**WHAT YOU NEED TO DO**: All lines in the material containing the word "left" need to be copied.

**AVAILABLE DATA**:
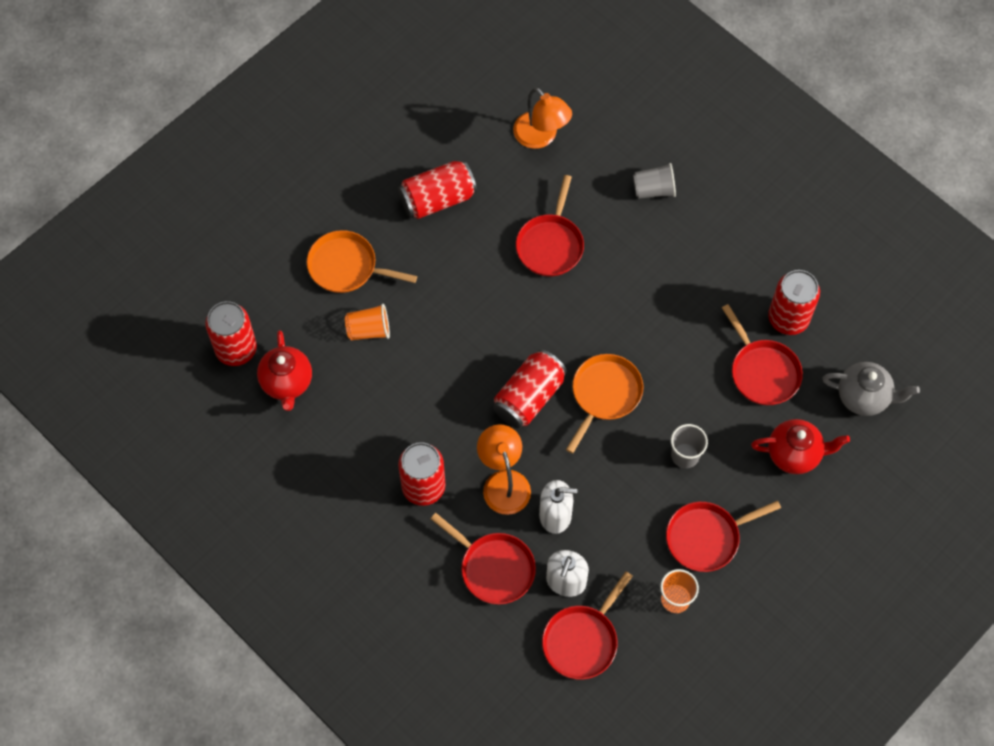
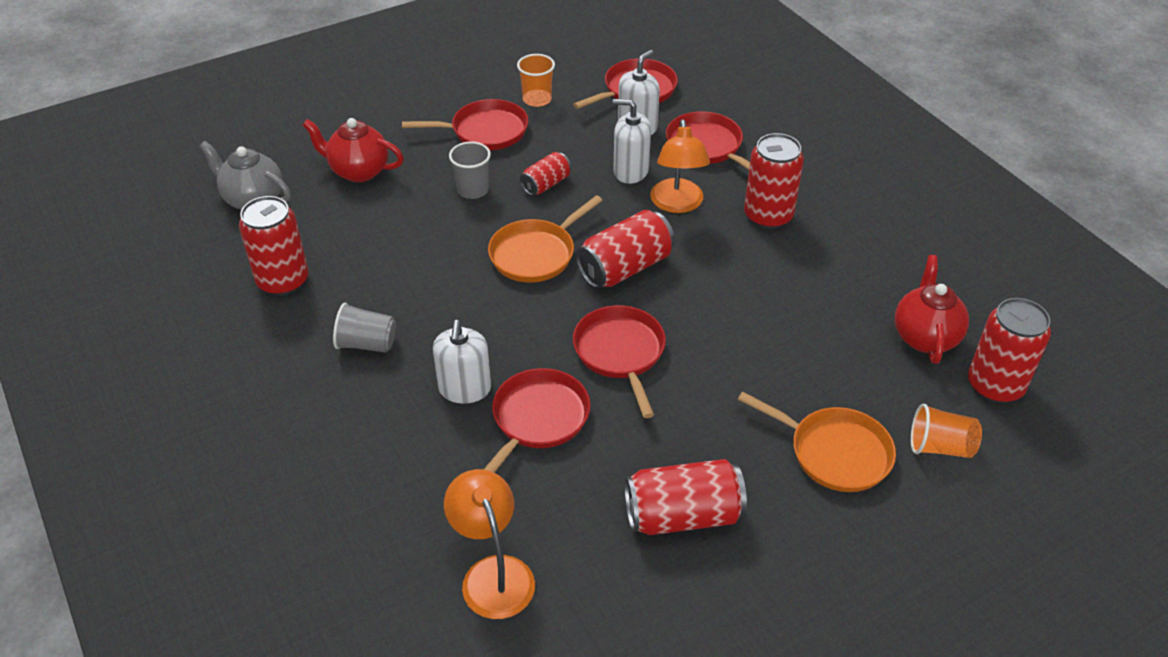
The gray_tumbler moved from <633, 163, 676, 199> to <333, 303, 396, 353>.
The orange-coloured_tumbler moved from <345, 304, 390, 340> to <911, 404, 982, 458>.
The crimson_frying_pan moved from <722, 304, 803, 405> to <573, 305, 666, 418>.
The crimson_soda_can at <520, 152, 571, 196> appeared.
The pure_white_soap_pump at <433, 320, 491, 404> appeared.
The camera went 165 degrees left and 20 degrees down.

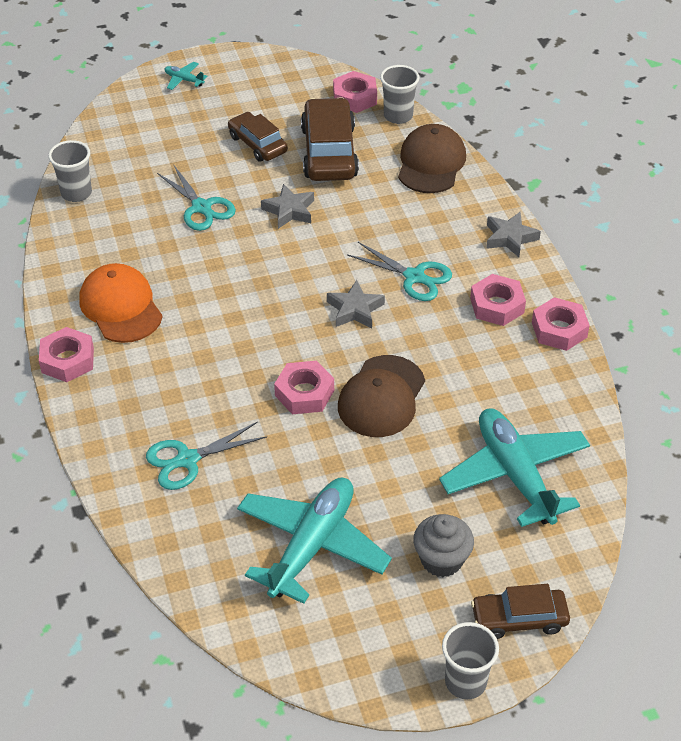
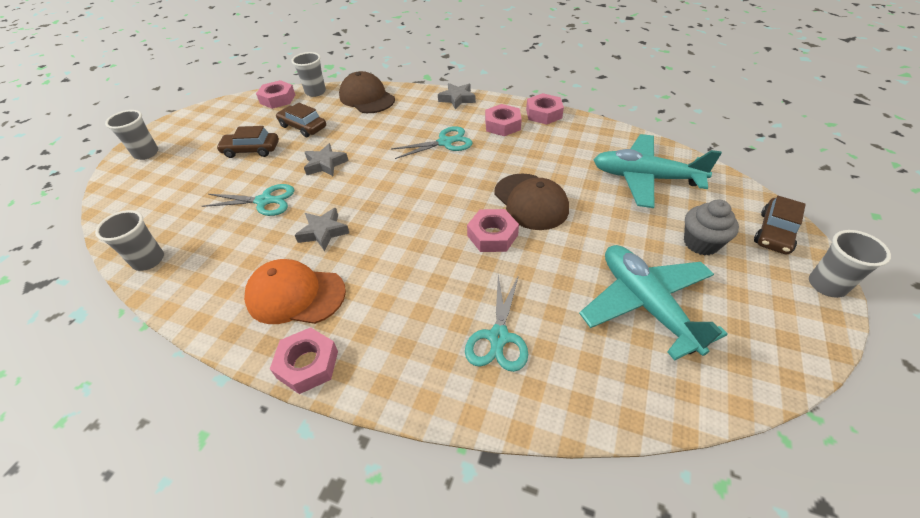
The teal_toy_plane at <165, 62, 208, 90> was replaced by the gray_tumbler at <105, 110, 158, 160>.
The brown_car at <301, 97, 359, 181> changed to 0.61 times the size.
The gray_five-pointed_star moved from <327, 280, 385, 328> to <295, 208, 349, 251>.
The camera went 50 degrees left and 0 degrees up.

**OUTPUT OF THE EXERCISE**:
The camera went 165 degrees left and 20 degrees down.
The camera went 50 degrees left and 0 degrees up.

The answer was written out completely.